Geometric object motion data:
=== Section Start ===

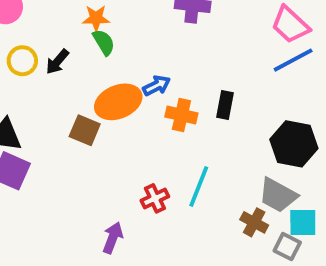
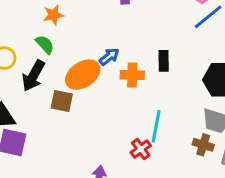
green semicircle: (104, 42) -> (45, 44), moved
black arrow: (57, 62) -> (33, 76), moved, size x1.5
red cross: (155, 198) -> (141, 149), moved

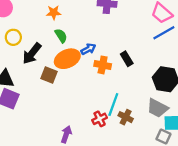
green semicircle: (45, 44) -> (61, 36), moved
black rectangle: (164, 61) -> (127, 59), turned -40
brown cross: (203, 145) -> (126, 117), moved

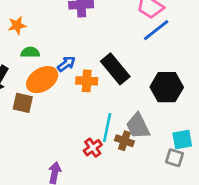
green semicircle: (61, 36) -> (30, 52), turned -48
black rectangle: (127, 59) -> (115, 69), size x1.6
gray trapezoid: (157, 108) -> (138, 126), moved, turned 45

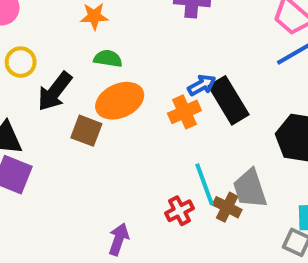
blue arrow: (66, 64) -> (202, 85), moved
orange cross: (87, 81) -> (184, 112), turned -35
cyan line: (107, 128) -> (205, 184), turned -40

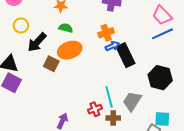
orange cross: (184, 112) -> (106, 33), moved
gray trapezoid: (250, 189) -> (132, 101), turned 45
brown cross: (227, 207) -> (113, 118), moved, turned -32

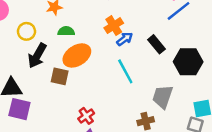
yellow circle: (21, 25) -> (26, 31), moved
black rectangle: (125, 55) -> (156, 44), moved, size x0.7
cyan line: (109, 97) -> (125, 71), moved
red cross: (95, 109) -> (86, 116), moved

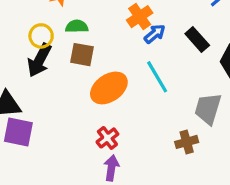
yellow circle: (26, 31) -> (41, 36), moved
orange ellipse: (77, 55) -> (109, 88), moved
brown square: (60, 76) -> (82, 55), moved

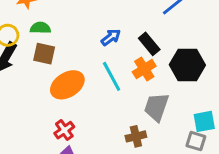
orange cross: (140, 17) -> (144, 69), moved

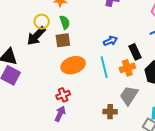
green semicircle: (40, 28) -> (65, 22), turned 56
brown square: (44, 54) -> (63, 40), turned -35

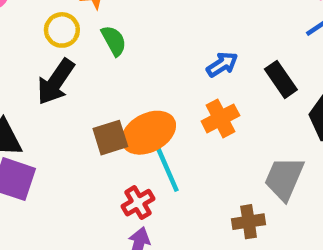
yellow circle: (42, 22) -> (62, 30), moved
brown square: (63, 40) -> (110, 138), moved
cyan line: (104, 67) -> (167, 168), moved
orange cross: (127, 68) -> (220, 118), moved

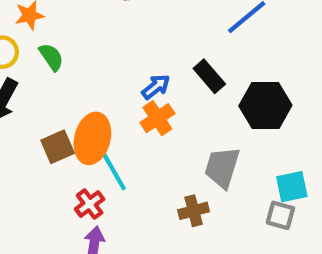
blue arrow: (222, 64) -> (156, 87), moved
orange ellipse: (149, 133) -> (92, 138), turned -42

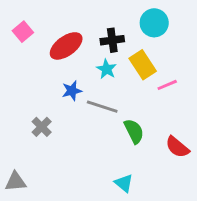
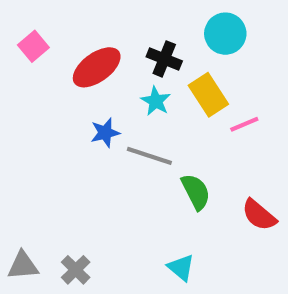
black cross: (112, 40) -> (164, 59), turned 30
gray cross: (42, 127) -> (76, 270), moved

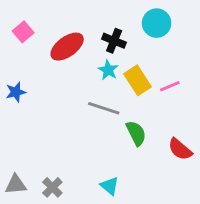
yellow rectangle: (208, 95) -> (138, 80), moved
blue star: (105, 133) -> (16, 92), moved
cyan triangle: (181, 268) -> (110, 186), moved

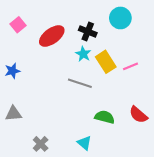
green semicircle: (136, 133) -> (105, 117), moved, turned -48
gray triangle: (16, 184) -> (14, 114), moved

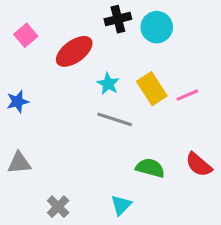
cyan circle: (120, 18) -> (157, 27), moved
black cross: (88, 31) -> (118, 19), moved, turned -36
cyan star: (83, 54) -> (108, 84), moved
cyan triangle: (84, 143) -> (121, 205), turned 35

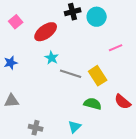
cyan star: (108, 84) -> (52, 58), moved
yellow rectangle: (152, 89) -> (98, 76), moved
pink line: (187, 95) -> (116, 48), moved
gray cross: (58, 207) -> (36, 128), turned -32

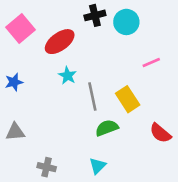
pink square: (16, 22) -> (20, 29), size x1.5
gray line: (71, 74) -> (92, 97), turned 60
green semicircle: (93, 104) -> (107, 128), moved, turned -36

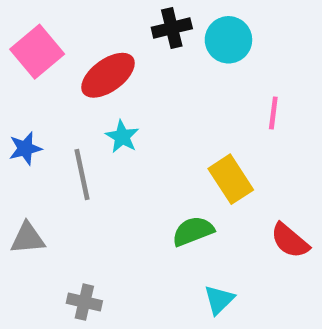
pink line: (151, 63) -> (273, 113), turned -60
gray line: (92, 97) -> (82, 174), moved
cyan triangle: (98, 166) -> (219, 300), moved

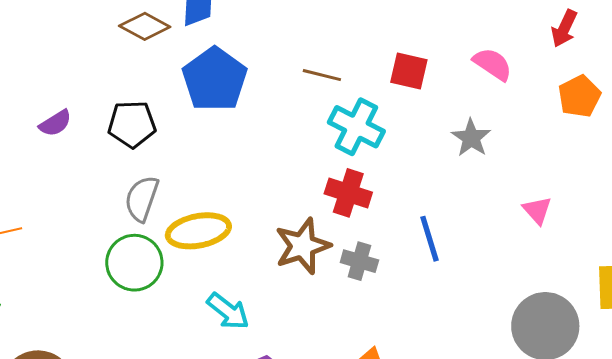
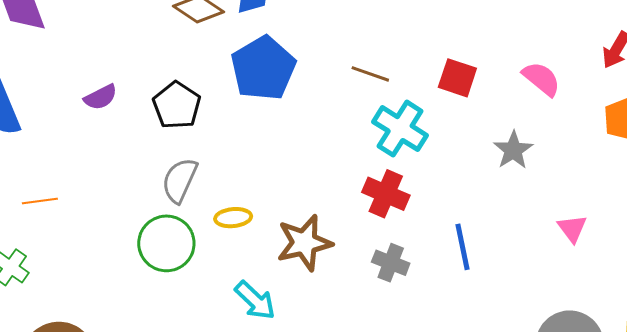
black pentagon: (132, 124) -> (177, 105), turned 30
yellow ellipse: (198, 231) -> (233, 218), size x0.6
brown star: (303, 246) -> (304, 243), moved

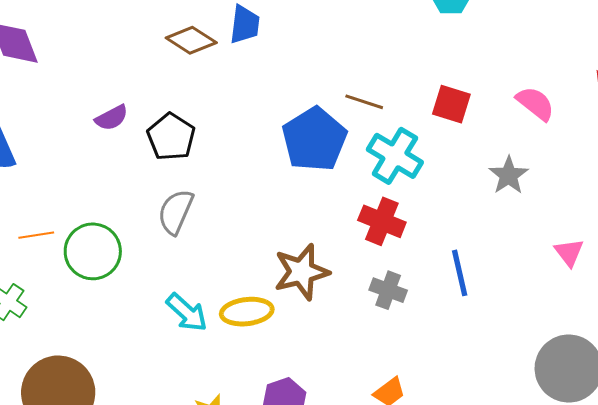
blue pentagon: (263, 68) -> (314, 139), moved
purple semicircle: (101, 97) -> (112, 118), moved
yellow ellipse: (233, 218) -> (247, 312), moved, size x1.4
green circle: (166, 243) -> (93, 251), moved
cyan arrow: (255, 300) -> (187, 312), moved

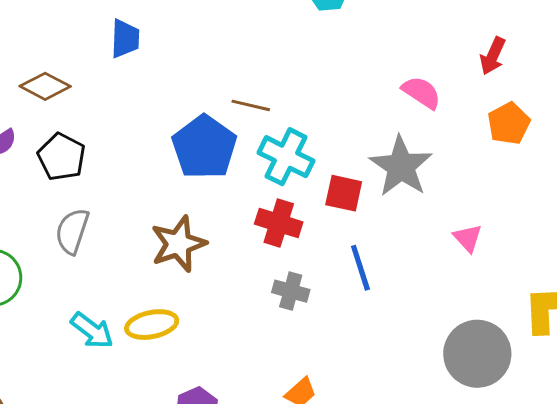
brown diamond: (191, 40) -> (45, 86), moved
red square: (451, 104) -> (344, 193), moved
gray star: (509, 175) -> (401, 166), size x1.6
brown star: (302, 272) -> (178, 244), moved

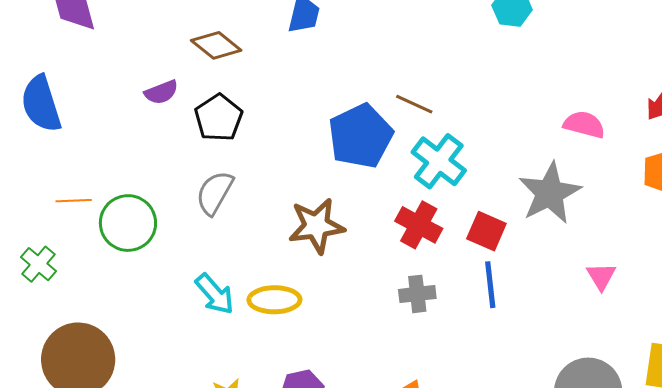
pink semicircle: (421, 92) -> (584, 125), turned -30
red square: (344, 193) -> (486, 231), moved
gray cross: (291, 291) -> (417, 294), turned -33

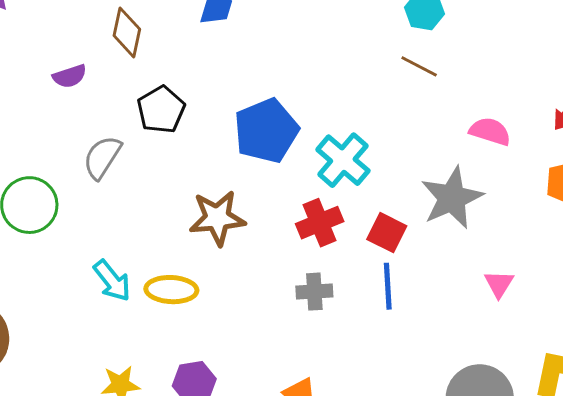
brown diamond: (216, 45) -> (127, 32), turned 60
brown line: (414, 104) -> (419, 66), moved
black pentagon: (219, 118) -> (161, 110), moved
gray semicircle: (215, 193) -> (102, 157), moved
red cross: (419, 225) -> (320, 223), turned 36

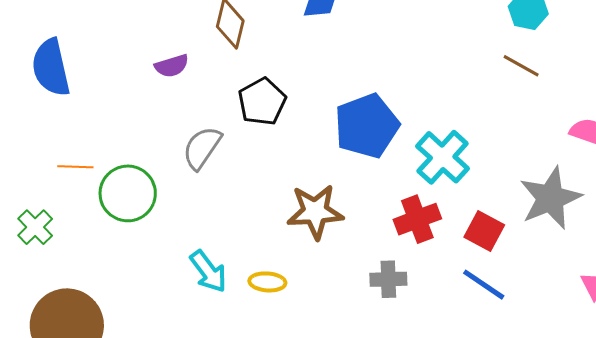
blue line: (388, 286) -> (484, 285), turned -54
yellow ellipse: (171, 290) -> (267, 282), size x0.7
gray cross: (314, 292) -> (388, 279), moved

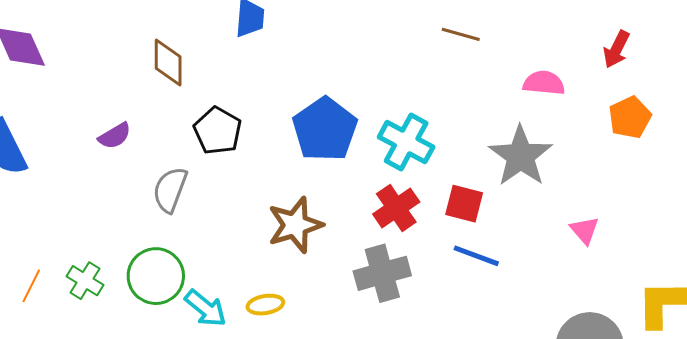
purple semicircle: (172, 66) -> (115, 136), moved
orange line: (75, 167) -> (31, 286), moved, turned -52
green circle: (128, 193) -> (156, 276), moved
green cross: (35, 227) -> (85, 281), moved
gray cross: (388, 279) -> (382, 273), size x1.5

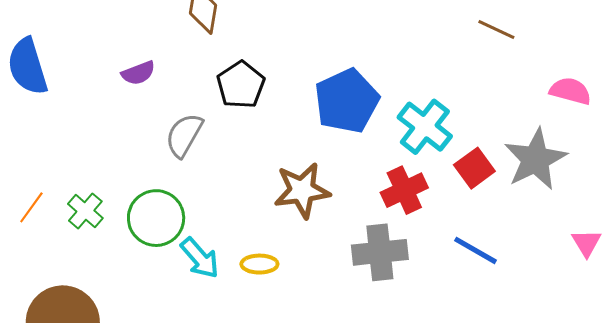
red square: (464, 204) -> (474, 168), moved, turned 30

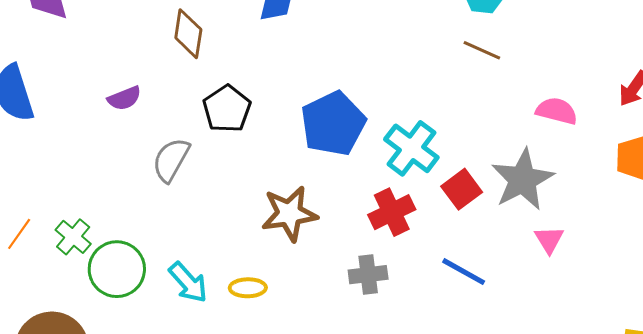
green circle: (156, 218) -> (117, 269), moved
pink triangle: (586, 243) -> (549, 240), moved
gray cross: (380, 252) -> (368, 275), size x0.7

=== Section End ===

Using the data above, retype exactly the lines from the line with "brown square: (63, 40) -> (110, 138), moved" to the line with "green circle: (166, 243) -> (93, 251), moved", inclusive. No pictures and nothing else.

— WRITTEN SOLUTION —
brown square: (63, 40) -> (110, 138), moved
cyan line: (104, 67) -> (167, 168), moved
orange cross: (127, 68) -> (220, 118), moved

blue arrow: (222, 64) -> (156, 87), moved
orange ellipse: (149, 133) -> (92, 138), turned -42

black cross: (112, 40) -> (164, 59), turned 30
gray cross: (42, 127) -> (76, 270), moved

yellow rectangle: (208, 95) -> (138, 80), moved
blue star: (105, 133) -> (16, 92), moved
cyan triangle: (181, 268) -> (110, 186), moved

green semicircle: (136, 133) -> (105, 117), moved, turned -48
gray triangle: (16, 184) -> (14, 114), moved

cyan circle: (120, 18) -> (157, 27), moved
black cross: (88, 31) -> (118, 19), moved, turned -36
cyan star: (83, 54) -> (108, 84), moved
cyan triangle: (84, 143) -> (121, 205), turned 35

cyan star: (108, 84) -> (52, 58), moved
yellow rectangle: (152, 89) -> (98, 76), moved
pink line: (187, 95) -> (116, 48), moved
gray cross: (58, 207) -> (36, 128), turned -32

pink square: (16, 22) -> (20, 29), size x1.5
gray line: (71, 74) -> (92, 97), turned 60
green semicircle: (93, 104) -> (107, 128), moved, turned -36

pink line: (151, 63) -> (273, 113), turned -60
gray line: (92, 97) -> (82, 174), moved
cyan triangle: (98, 166) -> (219, 300), moved

black pentagon: (132, 124) -> (177, 105), turned 30
yellow ellipse: (198, 231) -> (233, 218), size x0.6
brown star: (303, 246) -> (304, 243), moved

blue pentagon: (263, 68) -> (314, 139), moved
purple semicircle: (101, 97) -> (112, 118), moved
yellow ellipse: (233, 218) -> (247, 312), moved, size x1.4
green circle: (166, 243) -> (93, 251), moved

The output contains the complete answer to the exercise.